:: RECORDS FOR THIS TASK ::
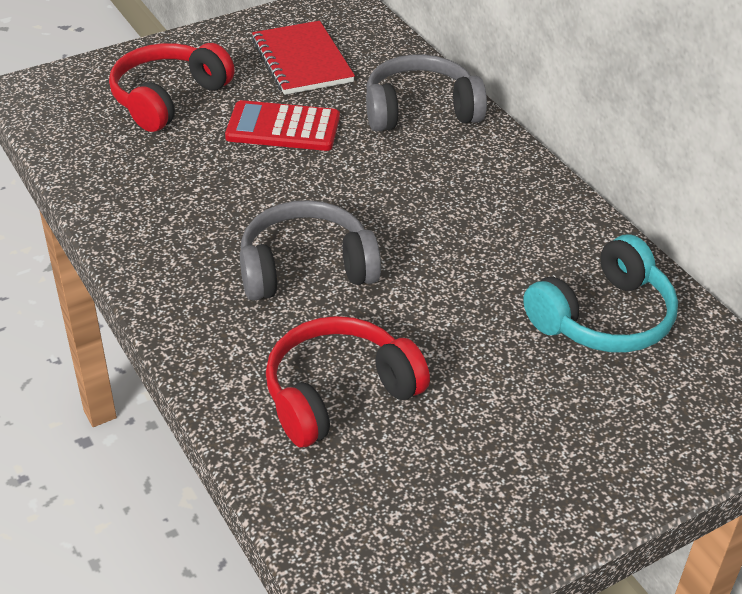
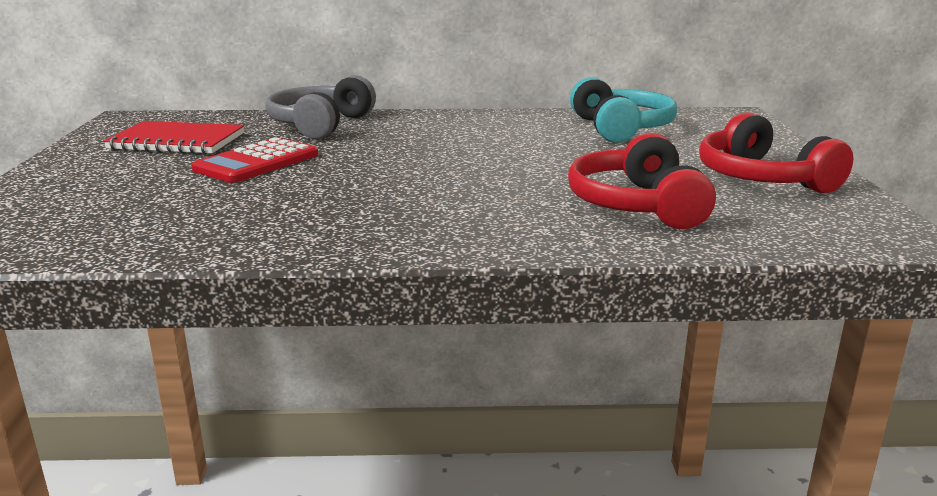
camera: 60 degrees left, 20 degrees down
red headphones [109,43,235,132] -> red headphones moved to [699,112,853,193]
grey headphones [240,200,381,301] -> none

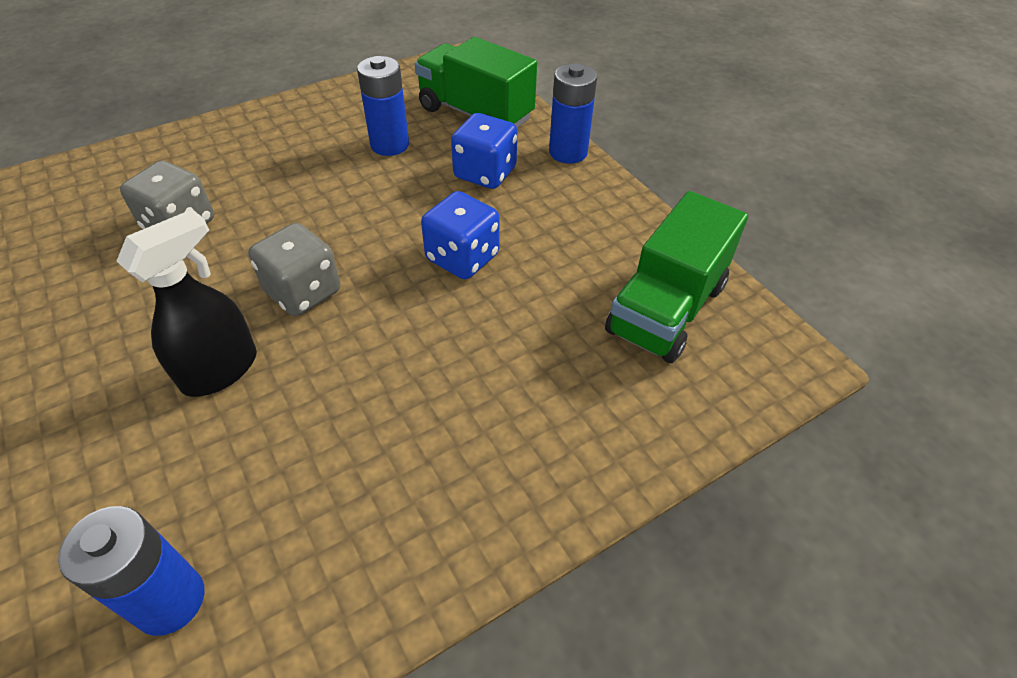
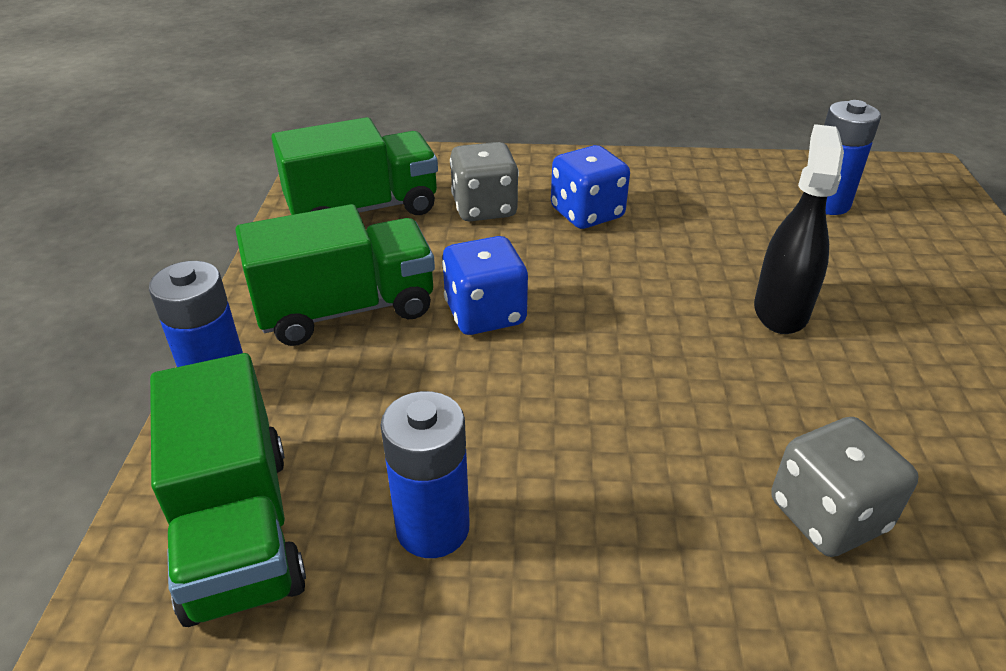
camera: 145 degrees left, 10 degrees down
black spray bottle [117,209,257,397] -> black spray bottle turned 120 degrees clockwise [754,124,844,334]
grey dice [248,223,340,316] -> grey dice moved to [450,142,519,221]
blue dice [451,113,517,189] -> blue dice moved to [551,145,630,229]
none -> green truck [235,204,435,346]

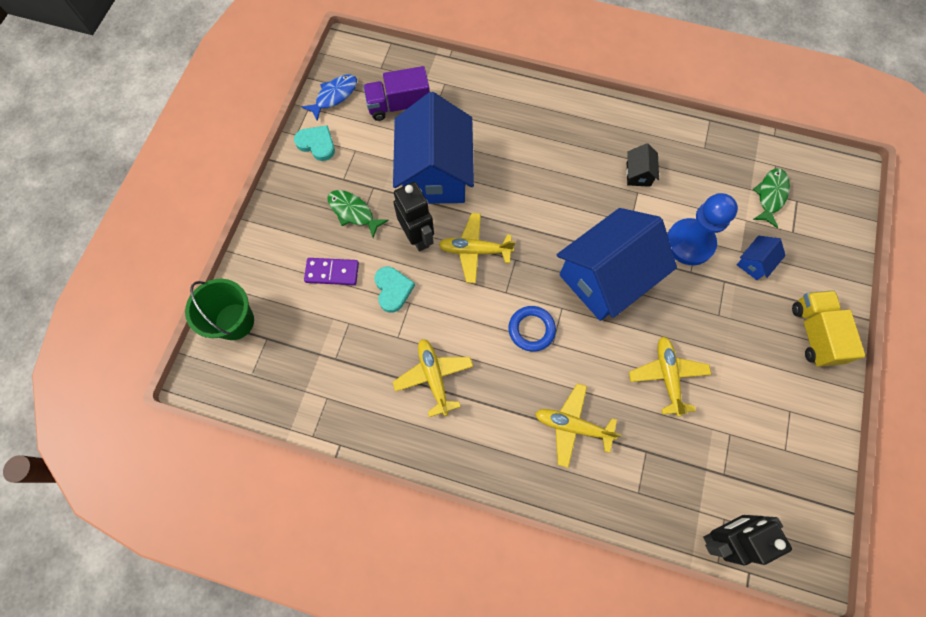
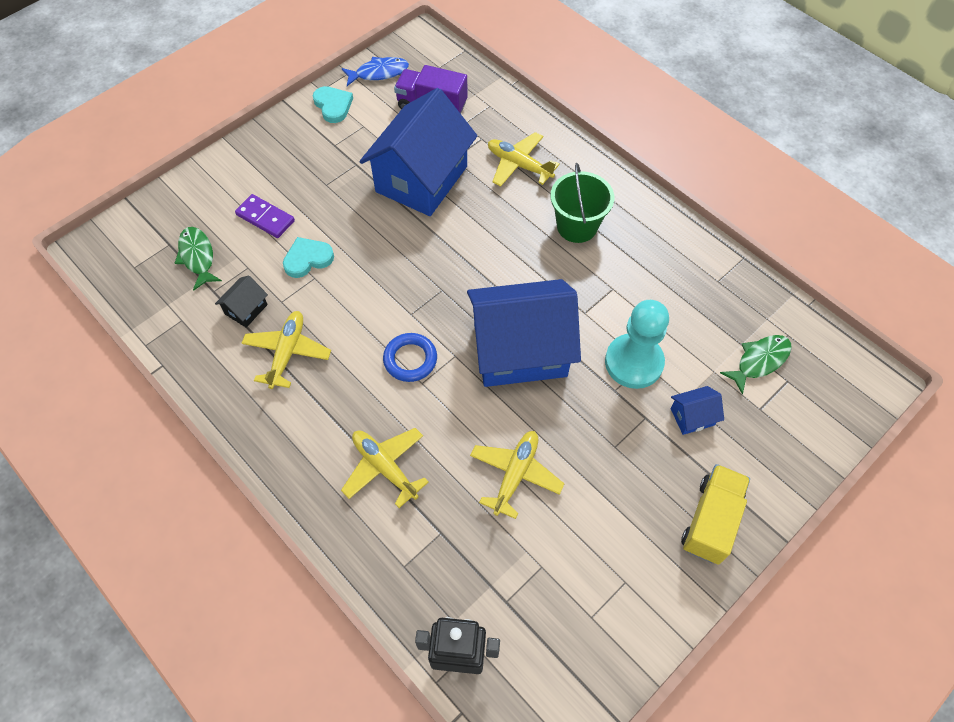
camera: 30 degrees right, 10 degrees down
green bucket [185,279,254,340] -> green bucket moved to [550,163,614,243]
green fish [328,190,389,238] -> green fish moved to [175,227,222,291]
turquoise heart [375,267,415,313] -> turquoise heart turned 135 degrees counterclockwise [283,237,334,278]
black robot [393,182,434,252] -> none
yellow plane [438,213,515,283] -> yellow plane moved to [488,132,560,187]
black house [626,143,659,187] -> black house moved to [215,275,268,328]
blue pawn [667,193,738,265] -> turquoise pawn [605,300,669,389]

:: WORK TO BE COMPLETED ::
Make an exact copy of the listing. Leave its pictures out.

:: OUTPUT OF THE EXERCISE ::
camera: 60 degrees left, 20 degrees down
red headphones [109,43,235,132] -> red headphones moved to [699,112,853,193]
grey headphones [240,200,381,301] -> none

camera: 145 degrees left, 10 degrees down
black spray bottle [117,209,257,397] -> black spray bottle turned 120 degrees clockwise [754,124,844,334]
grey dice [248,223,340,316] -> grey dice moved to [450,142,519,221]
blue dice [451,113,517,189] -> blue dice moved to [551,145,630,229]
none -> green truck [235,204,435,346]

camera: 30 degrees right, 10 degrees down
green bucket [185,279,254,340] -> green bucket moved to [550,163,614,243]
green fish [328,190,389,238] -> green fish moved to [175,227,222,291]
turquoise heart [375,267,415,313] -> turquoise heart turned 135 degrees counterclockwise [283,237,334,278]
black robot [393,182,434,252] -> none
yellow plane [438,213,515,283] -> yellow plane moved to [488,132,560,187]
black house [626,143,659,187] -> black house moved to [215,275,268,328]
blue pawn [667,193,738,265] -> turquoise pawn [605,300,669,389]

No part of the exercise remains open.